Exercise directions:
In the entries below, every line that contains "STEPPER" must be located and copied.
[Data in this exercise — start]
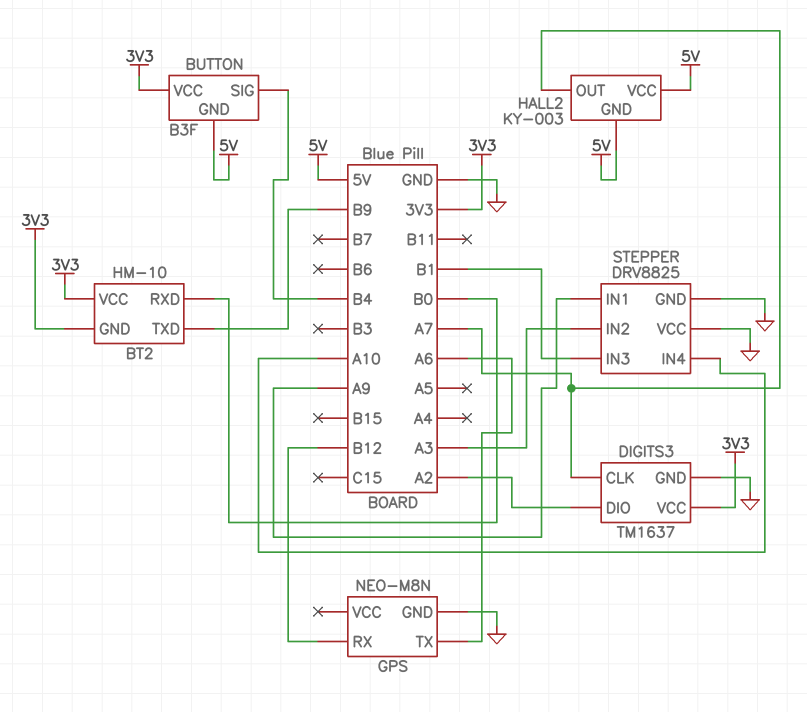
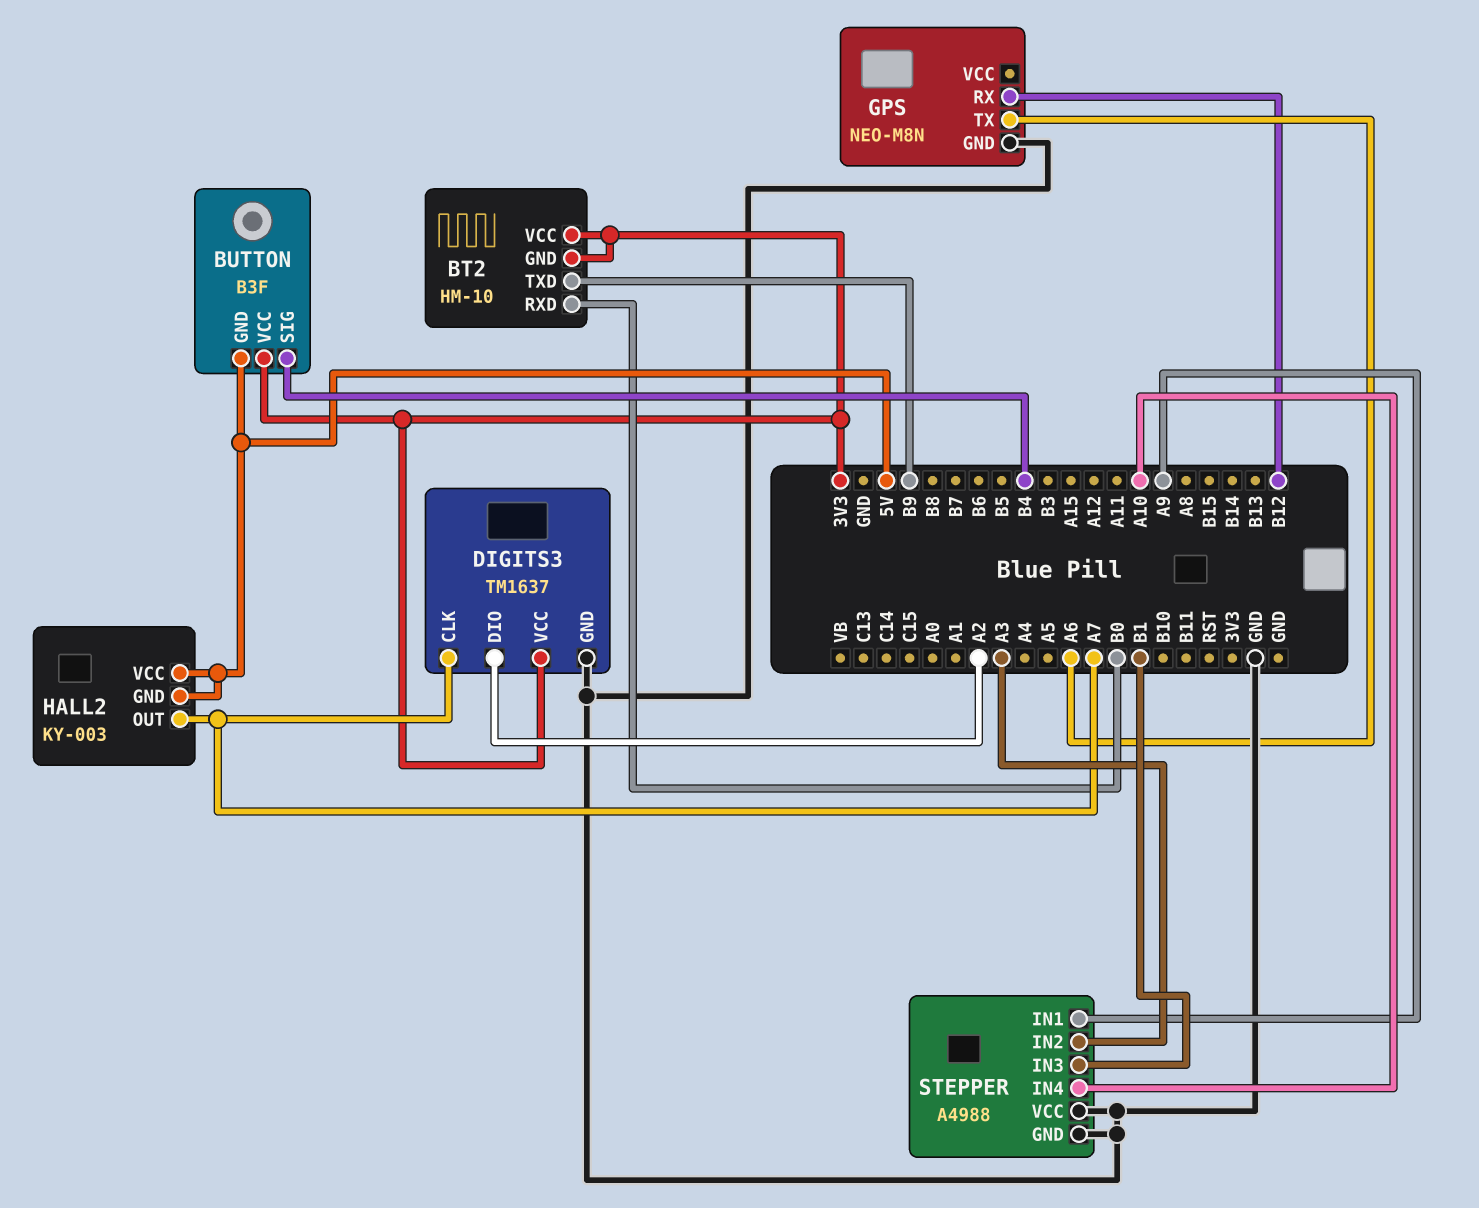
STEPPER: DRV8825 -> A4988

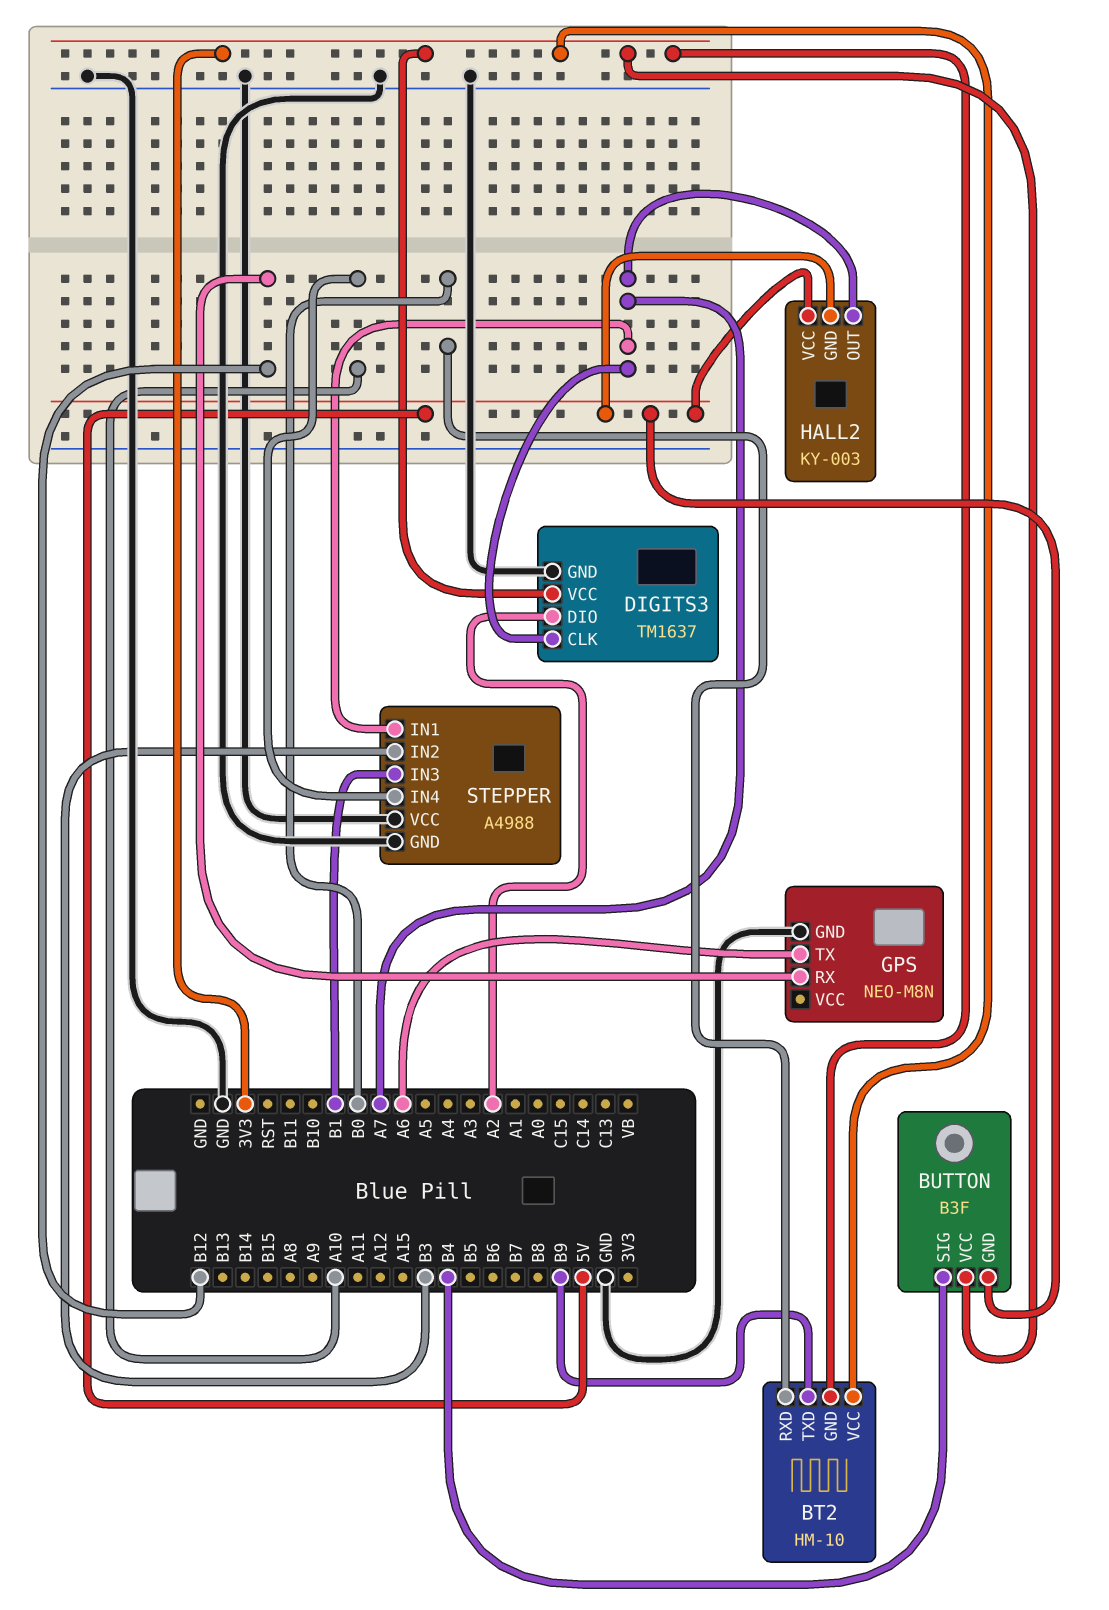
STEPPER pin IN1: A9 -> A7
STEPPER pin IN2: A3 -> B3

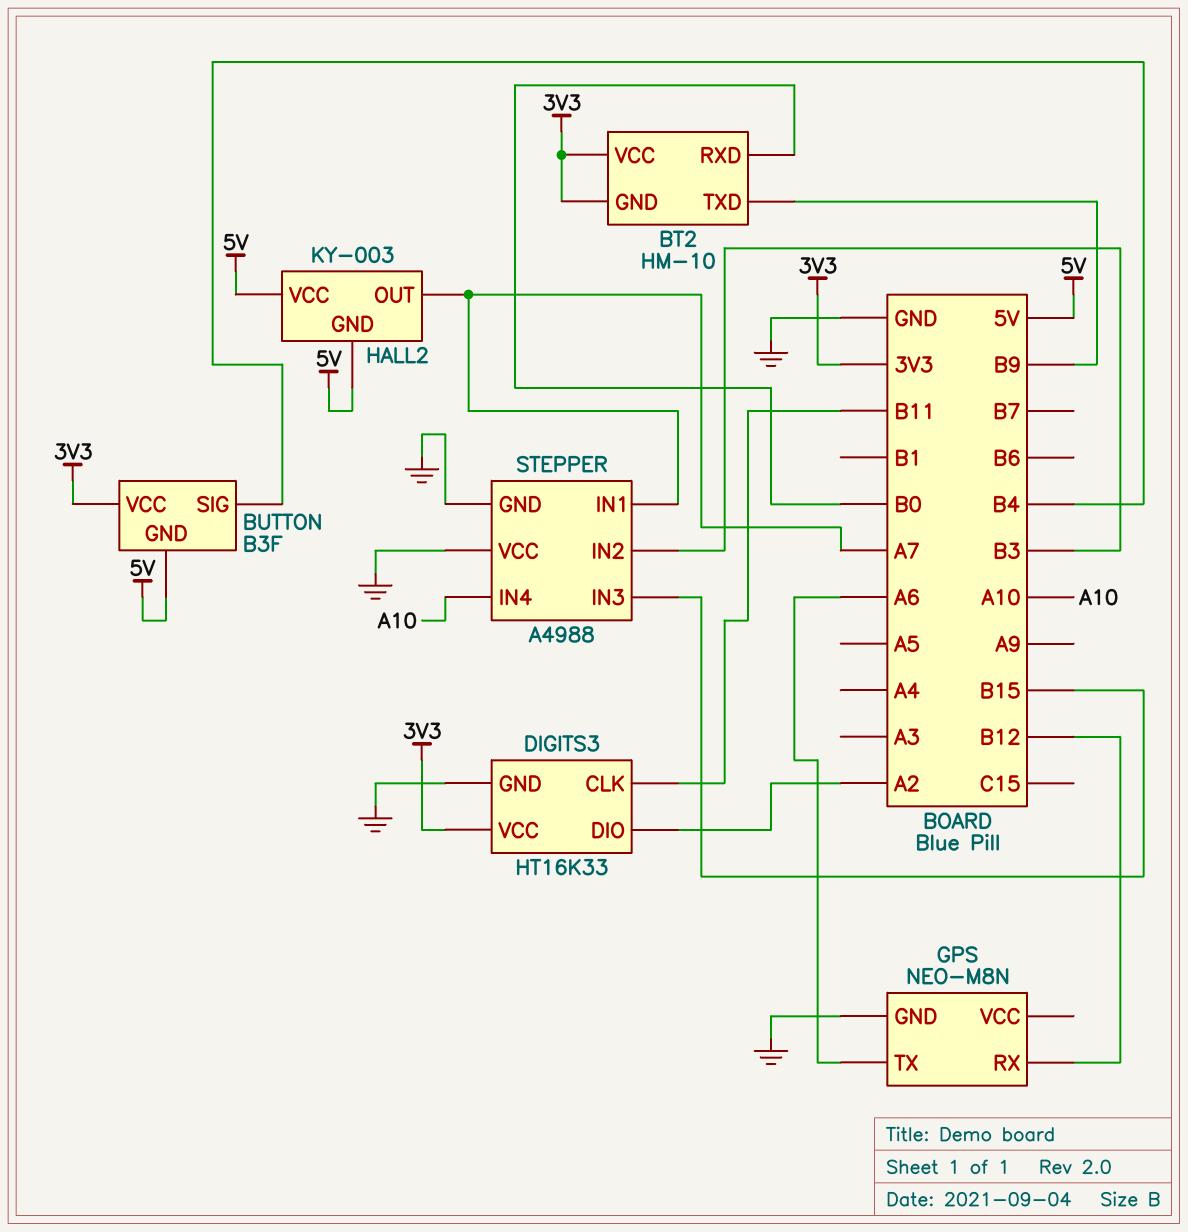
DIGITS3: TM1637 -> HT16K33
DIGITS3 pin CLK: A7 -> B11
STEPPER pin IN3: B1 -> B15

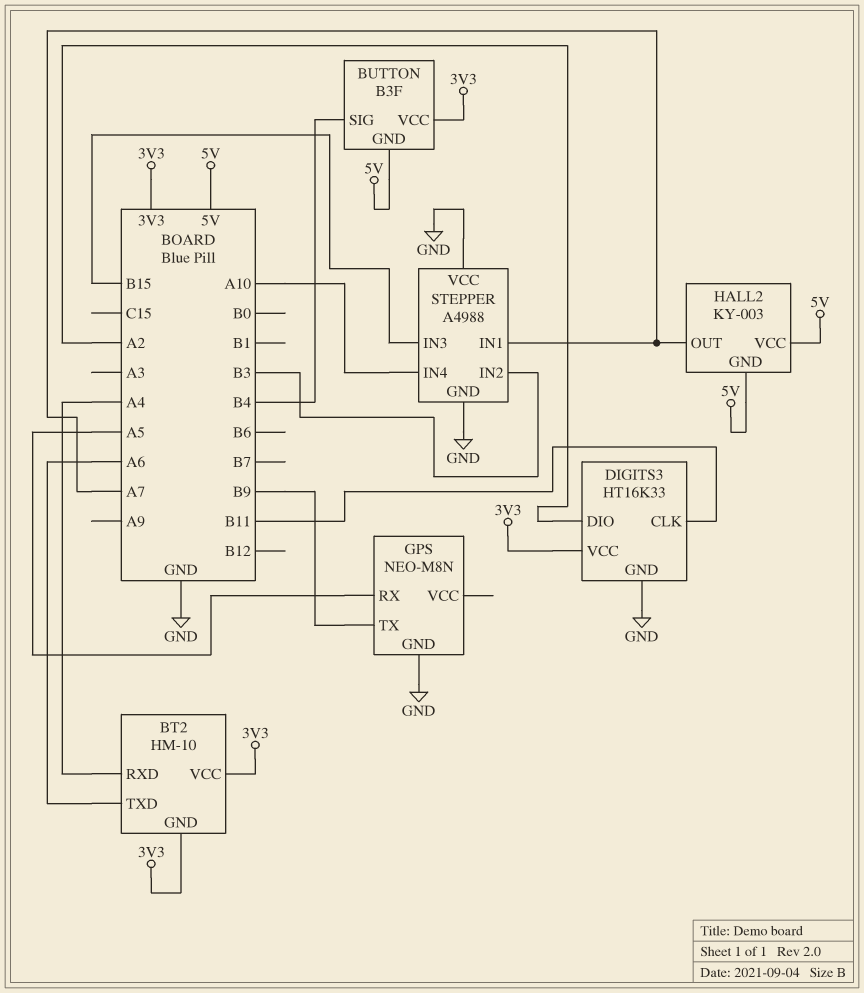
BT2 pin RXD: B0 -> A4
BT2 pin TXD: B9 -> A6
GPS pin RX: B12 -> A5
GPS pin TX: A6 -> B9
[Data in this exercise — finish]
Your response:
STEPPER: DRV8825 -> A4988
STEPPER pin IN1: A9 -> A7
STEPPER pin IN2: A3 -> B3
STEPPER pin IN3: B1 -> B15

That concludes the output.